» **Required work**:
Count the lines in the records below that contain the string "kern". Give only the number.

Collected data entries:
start

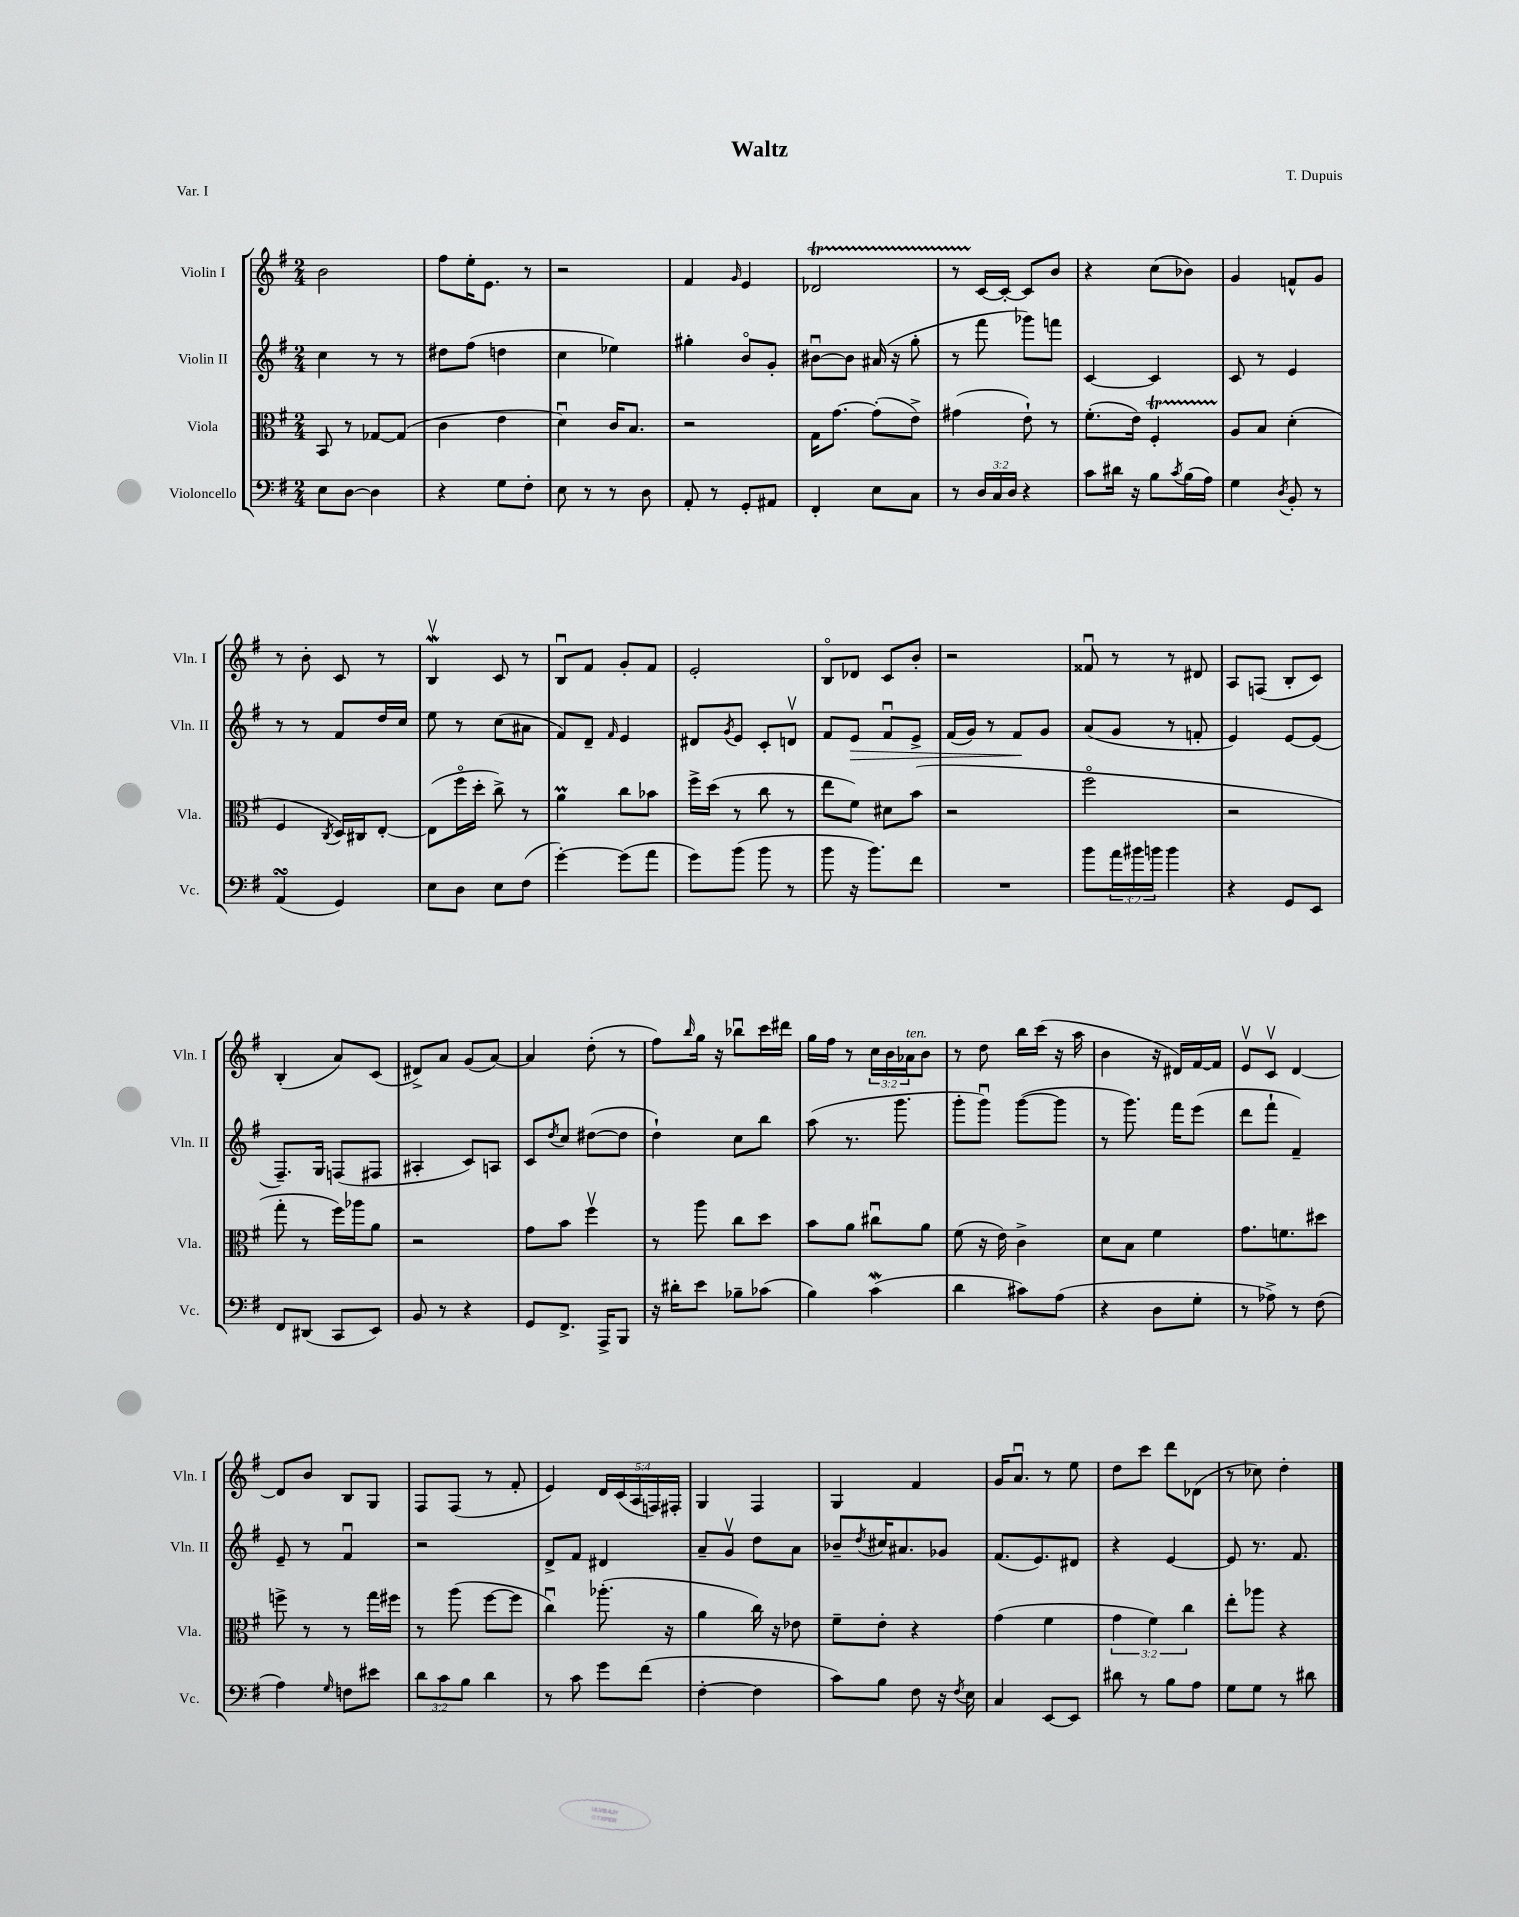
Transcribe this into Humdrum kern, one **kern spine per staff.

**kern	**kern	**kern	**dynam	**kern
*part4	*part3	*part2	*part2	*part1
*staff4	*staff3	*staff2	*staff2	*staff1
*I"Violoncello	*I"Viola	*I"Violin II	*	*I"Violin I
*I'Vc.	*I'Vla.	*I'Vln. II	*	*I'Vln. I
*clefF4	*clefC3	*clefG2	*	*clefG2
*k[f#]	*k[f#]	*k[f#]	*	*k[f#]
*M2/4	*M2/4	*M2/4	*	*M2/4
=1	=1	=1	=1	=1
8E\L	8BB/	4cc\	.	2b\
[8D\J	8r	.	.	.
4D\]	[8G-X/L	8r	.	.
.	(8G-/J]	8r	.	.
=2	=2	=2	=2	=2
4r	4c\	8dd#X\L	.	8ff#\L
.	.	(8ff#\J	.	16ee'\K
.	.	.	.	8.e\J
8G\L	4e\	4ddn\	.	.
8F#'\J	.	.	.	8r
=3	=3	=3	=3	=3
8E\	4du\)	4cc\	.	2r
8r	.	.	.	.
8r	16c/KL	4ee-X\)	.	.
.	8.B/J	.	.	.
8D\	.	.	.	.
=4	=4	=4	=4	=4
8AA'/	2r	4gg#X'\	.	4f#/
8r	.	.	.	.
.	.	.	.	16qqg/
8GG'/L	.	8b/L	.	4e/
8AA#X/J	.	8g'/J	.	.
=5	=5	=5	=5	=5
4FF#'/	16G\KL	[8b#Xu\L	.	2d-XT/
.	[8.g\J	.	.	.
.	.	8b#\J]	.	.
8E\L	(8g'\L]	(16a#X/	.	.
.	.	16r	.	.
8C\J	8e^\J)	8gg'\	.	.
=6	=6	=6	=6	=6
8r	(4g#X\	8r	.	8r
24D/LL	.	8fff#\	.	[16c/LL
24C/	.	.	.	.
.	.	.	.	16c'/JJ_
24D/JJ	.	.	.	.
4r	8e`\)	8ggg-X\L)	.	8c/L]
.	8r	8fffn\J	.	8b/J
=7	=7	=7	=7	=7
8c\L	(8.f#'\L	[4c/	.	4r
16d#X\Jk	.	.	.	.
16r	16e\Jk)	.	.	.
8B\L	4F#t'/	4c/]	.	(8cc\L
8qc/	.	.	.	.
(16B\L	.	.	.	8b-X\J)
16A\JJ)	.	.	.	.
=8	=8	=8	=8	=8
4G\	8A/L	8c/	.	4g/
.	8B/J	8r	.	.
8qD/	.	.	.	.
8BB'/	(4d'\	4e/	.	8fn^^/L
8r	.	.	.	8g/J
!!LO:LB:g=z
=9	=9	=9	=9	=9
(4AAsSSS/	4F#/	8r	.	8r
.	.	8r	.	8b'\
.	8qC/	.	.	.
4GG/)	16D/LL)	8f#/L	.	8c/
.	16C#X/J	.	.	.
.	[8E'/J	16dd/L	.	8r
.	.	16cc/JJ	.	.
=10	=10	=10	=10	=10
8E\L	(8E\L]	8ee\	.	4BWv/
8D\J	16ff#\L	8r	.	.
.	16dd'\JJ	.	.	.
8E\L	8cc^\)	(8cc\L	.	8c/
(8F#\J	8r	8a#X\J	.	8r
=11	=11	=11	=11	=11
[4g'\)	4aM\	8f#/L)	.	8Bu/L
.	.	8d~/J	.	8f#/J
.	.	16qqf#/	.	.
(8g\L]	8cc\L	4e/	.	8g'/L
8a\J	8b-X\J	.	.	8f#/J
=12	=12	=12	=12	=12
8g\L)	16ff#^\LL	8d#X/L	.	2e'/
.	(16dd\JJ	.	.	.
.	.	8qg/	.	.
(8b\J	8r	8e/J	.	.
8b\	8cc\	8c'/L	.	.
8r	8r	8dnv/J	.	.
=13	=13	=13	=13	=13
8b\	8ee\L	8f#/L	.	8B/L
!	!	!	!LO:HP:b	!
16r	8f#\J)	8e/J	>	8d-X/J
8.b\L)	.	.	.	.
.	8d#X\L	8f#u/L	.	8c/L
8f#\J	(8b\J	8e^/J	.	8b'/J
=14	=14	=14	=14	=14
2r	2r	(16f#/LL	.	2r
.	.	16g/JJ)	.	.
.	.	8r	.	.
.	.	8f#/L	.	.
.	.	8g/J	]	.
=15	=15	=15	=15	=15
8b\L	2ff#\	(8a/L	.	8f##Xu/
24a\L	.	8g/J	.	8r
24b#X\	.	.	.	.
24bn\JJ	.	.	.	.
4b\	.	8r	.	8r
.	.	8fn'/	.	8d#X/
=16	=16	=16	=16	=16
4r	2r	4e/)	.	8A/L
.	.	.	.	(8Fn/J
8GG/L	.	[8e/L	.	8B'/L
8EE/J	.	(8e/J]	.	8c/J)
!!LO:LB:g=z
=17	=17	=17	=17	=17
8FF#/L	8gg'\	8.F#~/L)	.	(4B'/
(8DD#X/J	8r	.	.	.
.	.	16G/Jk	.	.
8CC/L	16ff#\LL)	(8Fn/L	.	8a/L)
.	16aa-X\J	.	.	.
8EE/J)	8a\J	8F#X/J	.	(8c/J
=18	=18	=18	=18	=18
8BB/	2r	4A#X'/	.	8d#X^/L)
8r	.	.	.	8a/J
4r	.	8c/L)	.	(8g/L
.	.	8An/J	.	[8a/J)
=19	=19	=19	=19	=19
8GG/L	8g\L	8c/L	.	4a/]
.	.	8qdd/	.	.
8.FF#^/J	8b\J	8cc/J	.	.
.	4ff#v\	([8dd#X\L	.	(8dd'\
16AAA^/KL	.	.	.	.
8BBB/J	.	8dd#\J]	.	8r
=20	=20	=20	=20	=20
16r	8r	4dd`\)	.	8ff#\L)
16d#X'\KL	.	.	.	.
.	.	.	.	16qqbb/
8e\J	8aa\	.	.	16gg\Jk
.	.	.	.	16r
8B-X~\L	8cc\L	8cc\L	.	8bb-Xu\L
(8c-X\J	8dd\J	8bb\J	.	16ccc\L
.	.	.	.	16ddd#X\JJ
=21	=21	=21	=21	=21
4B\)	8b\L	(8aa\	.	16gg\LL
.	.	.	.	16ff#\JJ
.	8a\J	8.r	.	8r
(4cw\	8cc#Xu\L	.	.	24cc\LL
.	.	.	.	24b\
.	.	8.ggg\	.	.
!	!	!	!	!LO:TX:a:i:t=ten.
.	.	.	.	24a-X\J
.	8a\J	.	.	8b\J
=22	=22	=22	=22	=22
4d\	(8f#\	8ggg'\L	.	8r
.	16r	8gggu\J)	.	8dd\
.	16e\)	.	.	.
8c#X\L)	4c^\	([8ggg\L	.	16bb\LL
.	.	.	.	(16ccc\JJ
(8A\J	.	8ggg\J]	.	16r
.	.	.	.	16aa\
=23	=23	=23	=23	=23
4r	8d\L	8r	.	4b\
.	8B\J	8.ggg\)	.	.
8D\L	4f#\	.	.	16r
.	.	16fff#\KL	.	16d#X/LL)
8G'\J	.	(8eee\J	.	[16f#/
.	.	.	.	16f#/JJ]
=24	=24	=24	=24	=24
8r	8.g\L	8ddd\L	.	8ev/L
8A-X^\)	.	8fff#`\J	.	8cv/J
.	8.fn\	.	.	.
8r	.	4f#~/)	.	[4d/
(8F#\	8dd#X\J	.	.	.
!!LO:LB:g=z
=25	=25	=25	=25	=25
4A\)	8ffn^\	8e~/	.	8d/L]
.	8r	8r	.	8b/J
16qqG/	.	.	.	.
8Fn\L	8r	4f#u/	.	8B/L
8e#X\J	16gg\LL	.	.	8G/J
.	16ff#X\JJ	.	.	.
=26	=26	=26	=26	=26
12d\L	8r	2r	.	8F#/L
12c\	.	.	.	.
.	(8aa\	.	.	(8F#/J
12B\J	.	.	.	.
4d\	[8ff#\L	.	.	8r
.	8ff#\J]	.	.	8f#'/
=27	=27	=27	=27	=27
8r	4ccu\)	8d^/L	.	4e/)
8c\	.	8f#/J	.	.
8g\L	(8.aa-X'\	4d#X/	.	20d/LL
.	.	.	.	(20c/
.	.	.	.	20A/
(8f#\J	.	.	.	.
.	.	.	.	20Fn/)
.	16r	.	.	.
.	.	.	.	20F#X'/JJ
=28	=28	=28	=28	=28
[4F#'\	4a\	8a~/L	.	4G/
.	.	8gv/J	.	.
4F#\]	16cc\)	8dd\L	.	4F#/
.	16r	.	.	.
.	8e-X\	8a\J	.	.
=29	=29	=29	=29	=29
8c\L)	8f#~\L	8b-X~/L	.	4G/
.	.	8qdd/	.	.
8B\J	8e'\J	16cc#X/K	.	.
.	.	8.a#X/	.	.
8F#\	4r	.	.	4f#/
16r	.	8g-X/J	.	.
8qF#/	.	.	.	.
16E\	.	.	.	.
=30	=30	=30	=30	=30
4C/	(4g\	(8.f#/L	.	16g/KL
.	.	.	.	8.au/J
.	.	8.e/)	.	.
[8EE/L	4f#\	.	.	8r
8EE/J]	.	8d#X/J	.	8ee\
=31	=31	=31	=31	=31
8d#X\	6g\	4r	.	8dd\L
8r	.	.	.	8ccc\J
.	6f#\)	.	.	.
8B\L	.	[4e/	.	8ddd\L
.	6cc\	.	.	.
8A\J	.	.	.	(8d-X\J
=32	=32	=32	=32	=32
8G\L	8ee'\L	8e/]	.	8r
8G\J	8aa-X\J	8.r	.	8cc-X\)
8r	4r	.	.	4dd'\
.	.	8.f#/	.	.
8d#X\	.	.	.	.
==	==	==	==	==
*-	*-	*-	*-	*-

end

» **Complete answer**:
2